◆ ASSIGNMENT
Each record that follows should be repeated exactly, with no pictures carried over.

[Dataset entries]
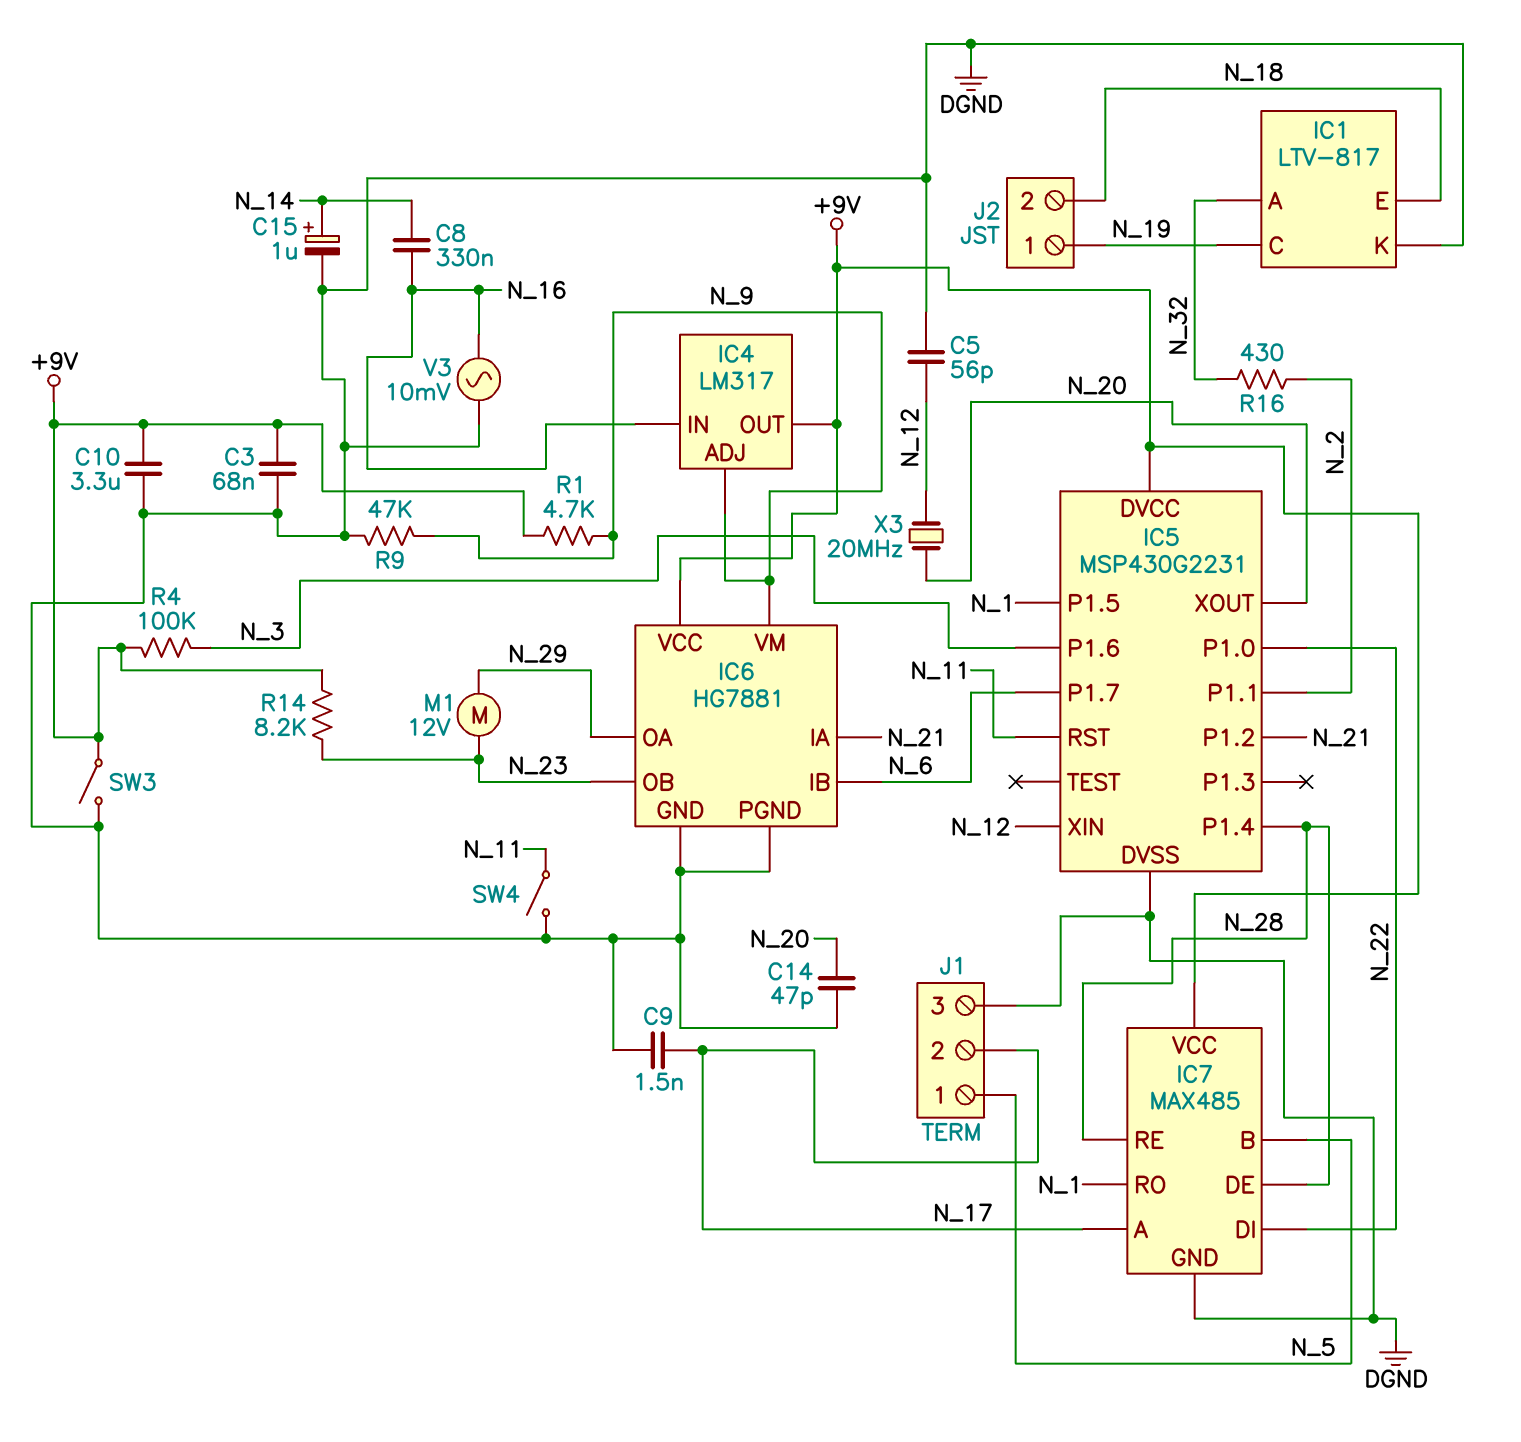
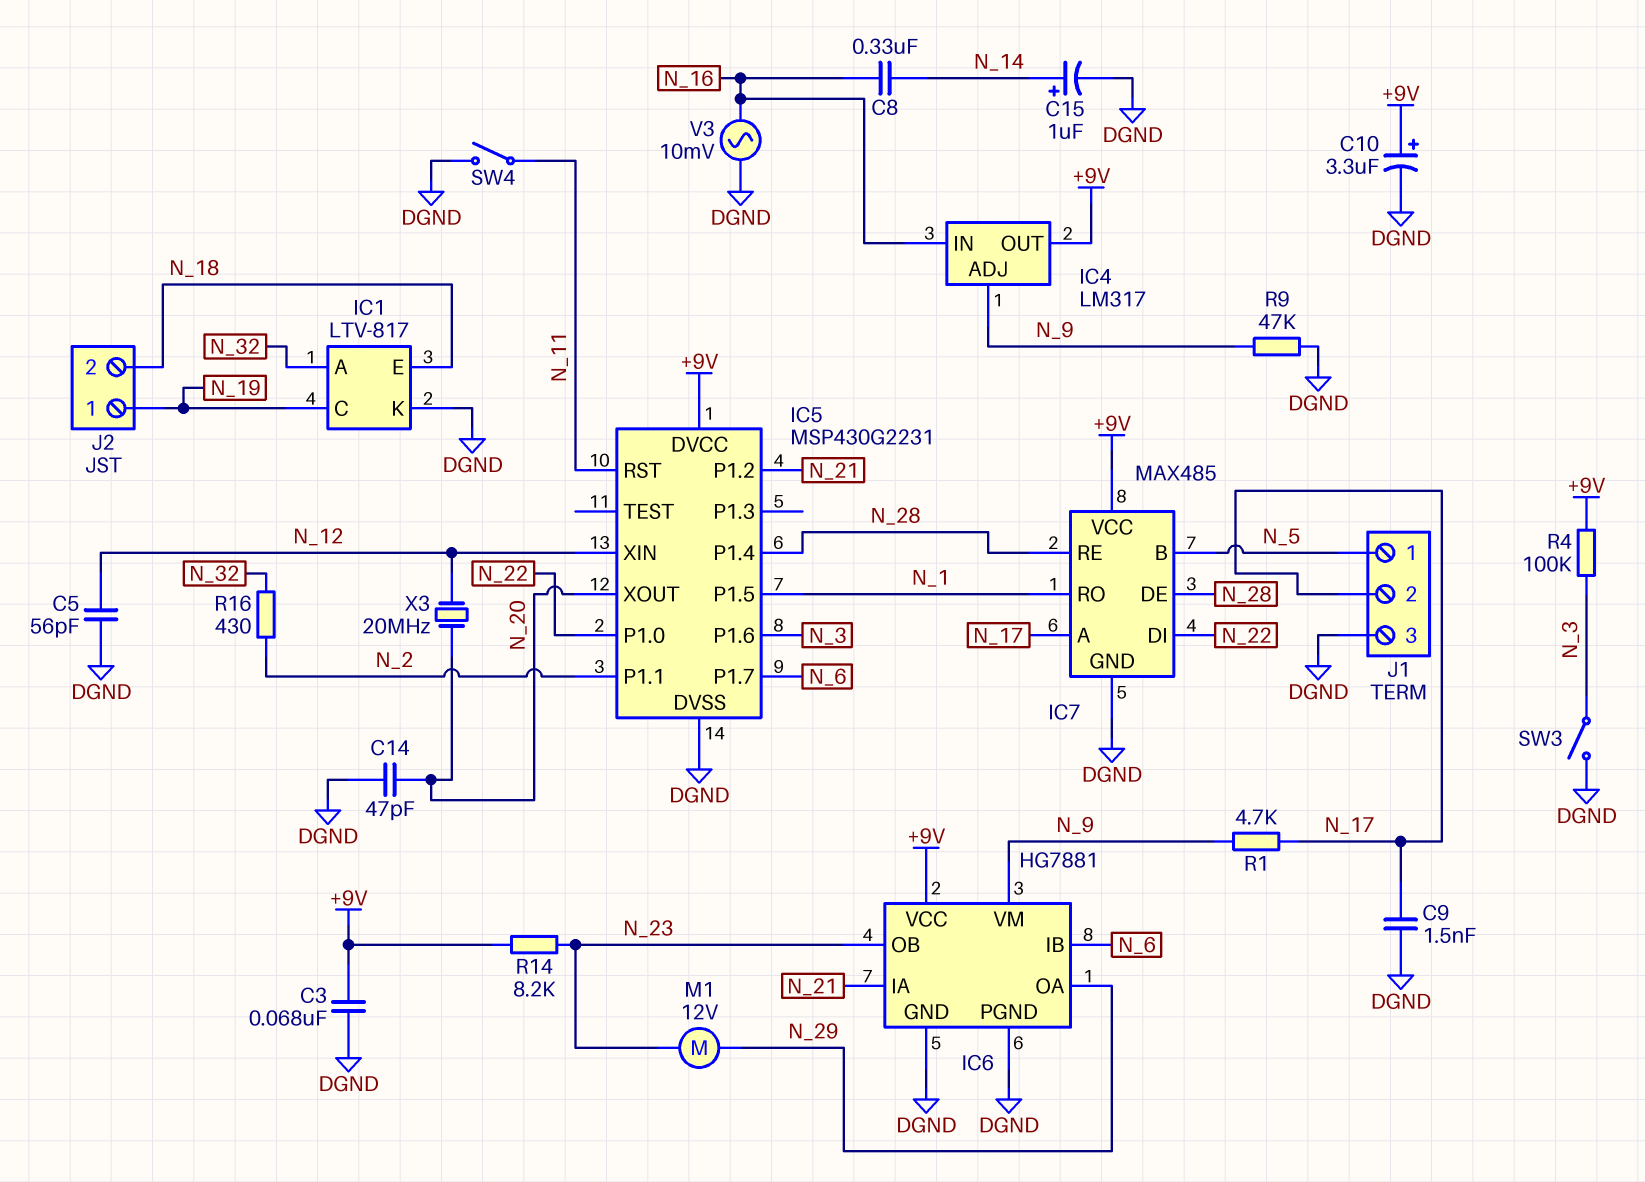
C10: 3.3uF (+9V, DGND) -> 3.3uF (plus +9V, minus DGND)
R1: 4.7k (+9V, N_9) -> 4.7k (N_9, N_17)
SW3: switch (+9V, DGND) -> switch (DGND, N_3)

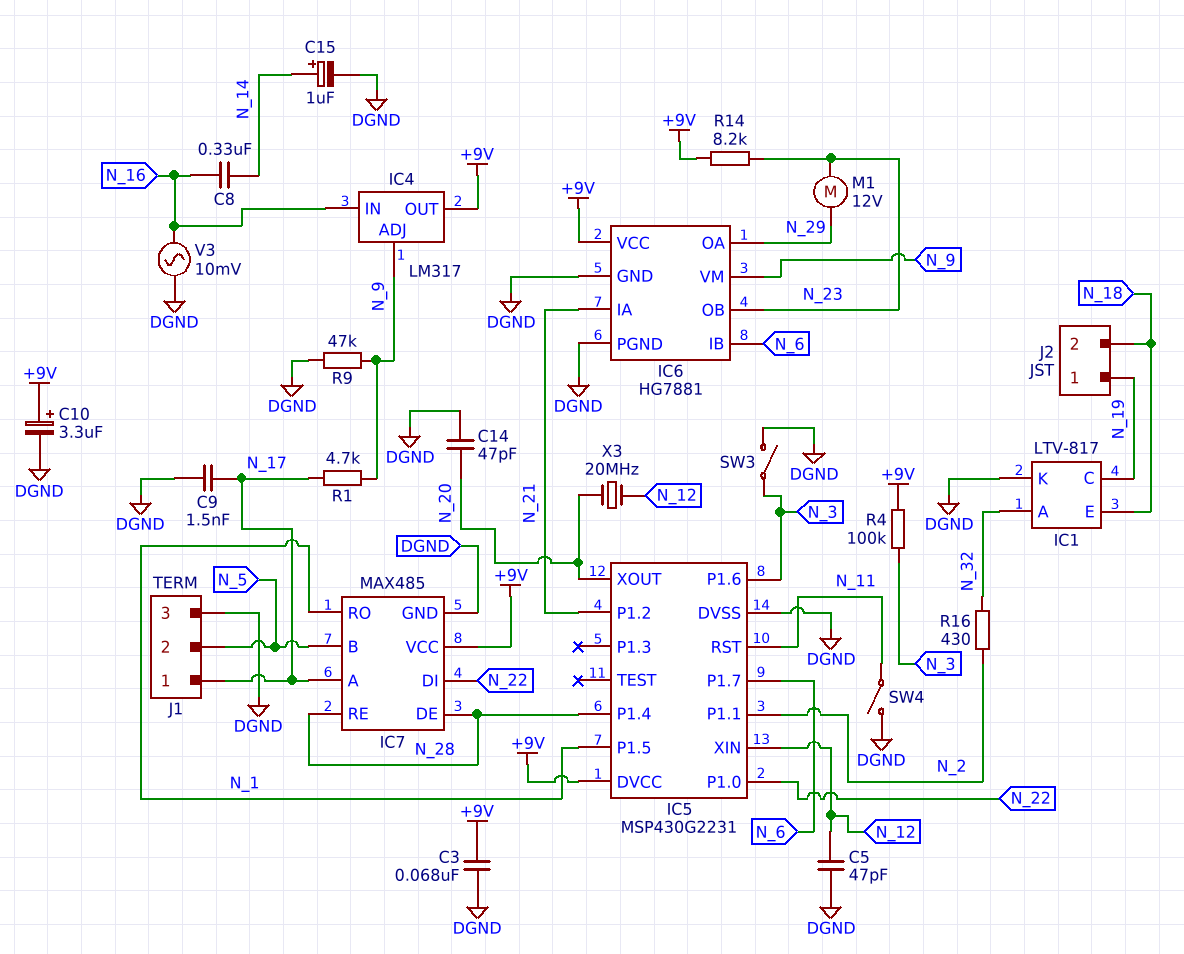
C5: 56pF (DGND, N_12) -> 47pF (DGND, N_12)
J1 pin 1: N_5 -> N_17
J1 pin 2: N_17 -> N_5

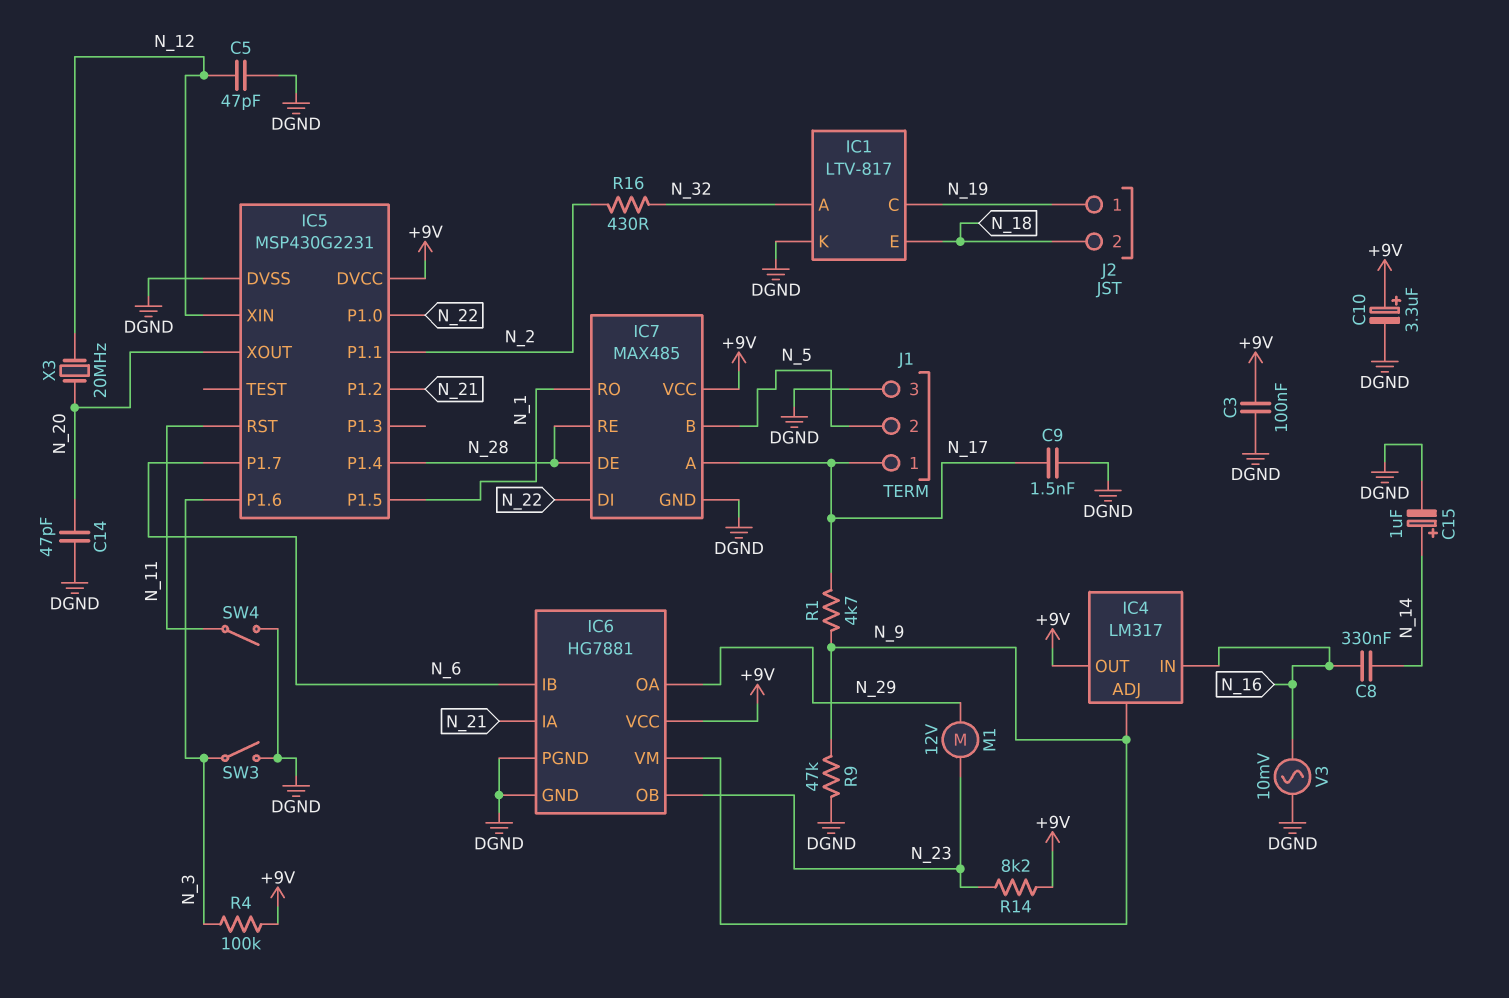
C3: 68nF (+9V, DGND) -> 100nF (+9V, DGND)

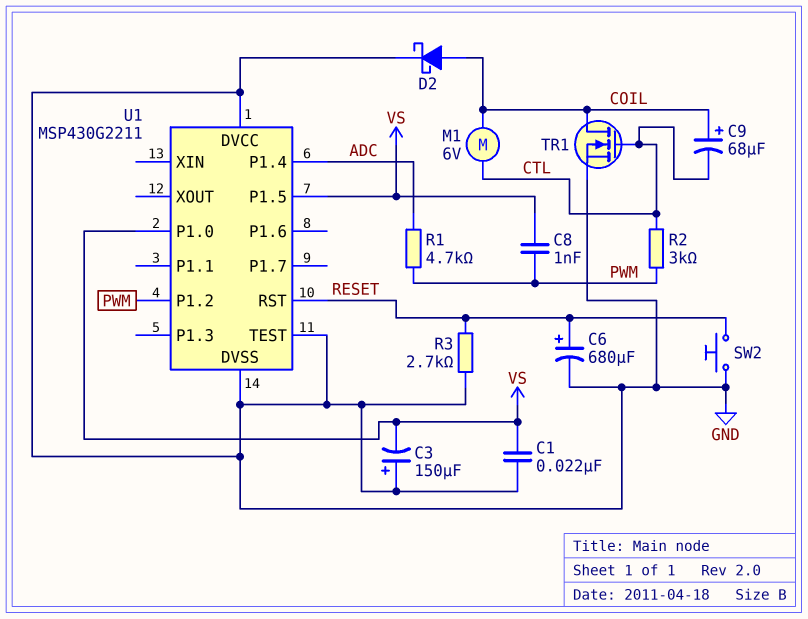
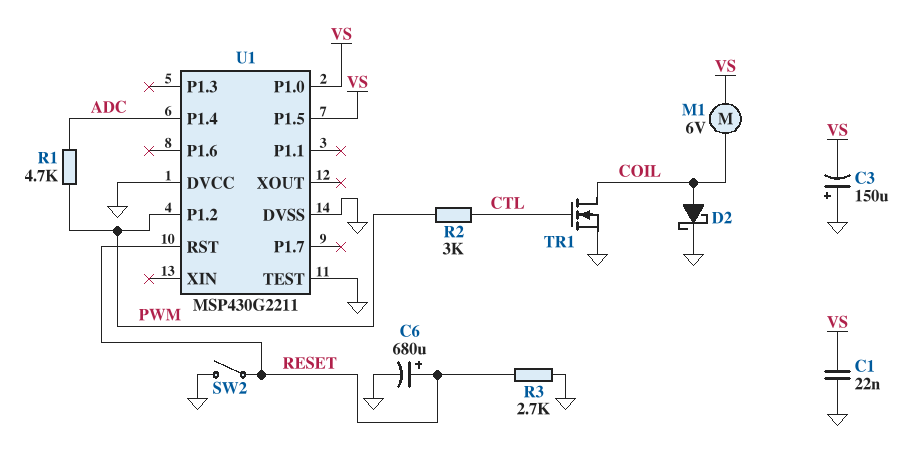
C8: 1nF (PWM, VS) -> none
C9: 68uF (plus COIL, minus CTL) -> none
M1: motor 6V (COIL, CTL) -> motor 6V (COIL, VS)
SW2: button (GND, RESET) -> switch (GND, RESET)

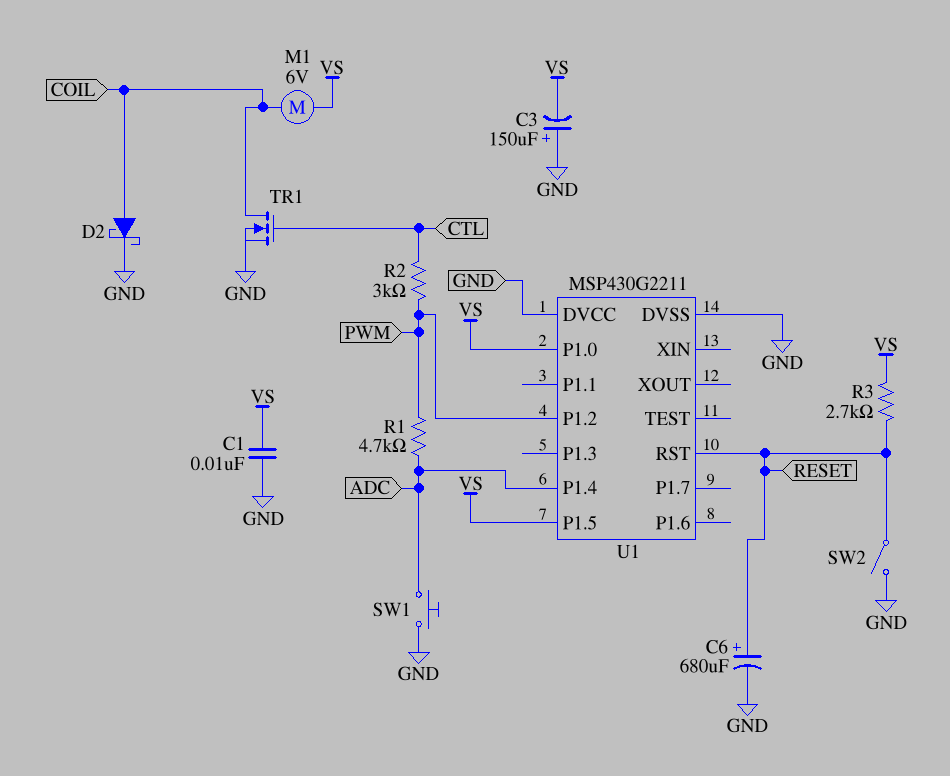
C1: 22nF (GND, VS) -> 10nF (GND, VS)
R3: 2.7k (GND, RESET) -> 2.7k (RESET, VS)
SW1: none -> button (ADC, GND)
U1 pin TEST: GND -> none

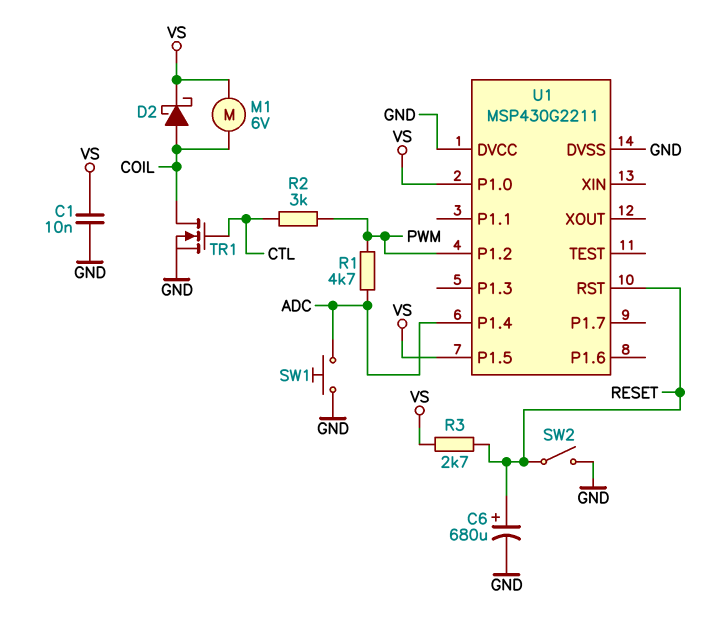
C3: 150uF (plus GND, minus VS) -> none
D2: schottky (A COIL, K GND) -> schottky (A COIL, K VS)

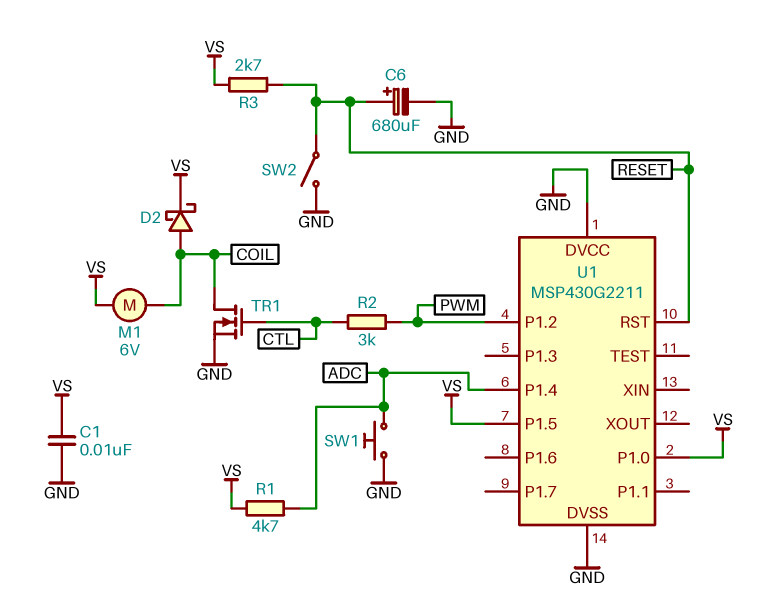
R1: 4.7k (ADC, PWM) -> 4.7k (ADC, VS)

◆ TASK SOLUTION
C10: 3.3uF (+9V, DGND) -> 3.3uF (plus +9V, minus DGND)
R1: 4.7k (+9V, N_9) -> 4.7k (N_9, N_17)
SW3: switch (+9V, DGND) -> switch (DGND, N_3)

C5: 56pF (DGND, N_12) -> 47pF (DGND, N_12)
J1 pin 1: N_5 -> N_17
J1 pin 2: N_17 -> N_5

C3: 68nF (+9V, DGND) -> 100nF (+9V, DGND)

C8: 1nF (PWM, VS) -> none
C9: 68uF (plus COIL, minus CTL) -> none
M1: motor 6V (COIL, CTL) -> motor 6V (COIL, VS)
SW2: button (GND, RESET) -> switch (GND, RESET)

C1: 22nF (GND, VS) -> 10nF (GND, VS)
R3: 2.7k (GND, RESET) -> 2.7k (RESET, VS)
SW1: none -> button (ADC, GND)
U1 pin TEST: GND -> none

C3: 150uF (plus GND, minus VS) -> none
D2: schottky (A COIL, K GND) -> schottky (A COIL, K VS)

R1: 4.7k (ADC, PWM) -> 4.7k (ADC, VS)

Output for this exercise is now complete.